Collection entries:
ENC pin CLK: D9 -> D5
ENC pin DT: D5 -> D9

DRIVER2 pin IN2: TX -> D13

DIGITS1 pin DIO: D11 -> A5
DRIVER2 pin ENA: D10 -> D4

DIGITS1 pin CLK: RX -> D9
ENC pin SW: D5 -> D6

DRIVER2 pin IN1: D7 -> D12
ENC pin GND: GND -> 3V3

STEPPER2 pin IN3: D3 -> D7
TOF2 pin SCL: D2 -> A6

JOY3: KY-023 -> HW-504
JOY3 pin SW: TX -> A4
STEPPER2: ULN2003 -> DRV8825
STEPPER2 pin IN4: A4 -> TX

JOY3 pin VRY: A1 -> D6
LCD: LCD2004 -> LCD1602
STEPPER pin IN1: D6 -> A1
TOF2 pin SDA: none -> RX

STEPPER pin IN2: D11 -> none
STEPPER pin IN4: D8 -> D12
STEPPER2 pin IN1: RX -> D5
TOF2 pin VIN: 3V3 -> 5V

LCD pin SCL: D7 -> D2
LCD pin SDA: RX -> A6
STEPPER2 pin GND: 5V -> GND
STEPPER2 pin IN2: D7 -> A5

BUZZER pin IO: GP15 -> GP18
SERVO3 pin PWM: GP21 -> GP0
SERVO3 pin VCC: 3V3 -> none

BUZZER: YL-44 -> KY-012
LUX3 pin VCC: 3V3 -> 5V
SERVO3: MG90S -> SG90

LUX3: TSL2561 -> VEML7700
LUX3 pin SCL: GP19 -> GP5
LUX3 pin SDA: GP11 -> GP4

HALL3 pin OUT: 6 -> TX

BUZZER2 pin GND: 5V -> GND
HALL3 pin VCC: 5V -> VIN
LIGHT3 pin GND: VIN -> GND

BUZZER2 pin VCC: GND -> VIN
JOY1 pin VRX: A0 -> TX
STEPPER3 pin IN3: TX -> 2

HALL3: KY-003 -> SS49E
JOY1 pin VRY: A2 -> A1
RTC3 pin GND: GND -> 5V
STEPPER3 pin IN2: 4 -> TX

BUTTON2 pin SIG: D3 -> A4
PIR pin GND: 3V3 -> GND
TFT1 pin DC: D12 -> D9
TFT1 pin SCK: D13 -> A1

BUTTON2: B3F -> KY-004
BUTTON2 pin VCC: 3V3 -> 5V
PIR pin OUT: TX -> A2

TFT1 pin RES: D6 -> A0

### ASSIGNMENT:
What must be returned is the line with "BUTTON2 pin VCC: 3V3 -> 5V" plus every line after it to the end of the entries, exactly as they appear.

### WRITTEN ANSWER:
BUTTON2 pin VCC: 3V3 -> 5V
PIR pin OUT: TX -> A2

TFT1 pin RES: D6 -> A0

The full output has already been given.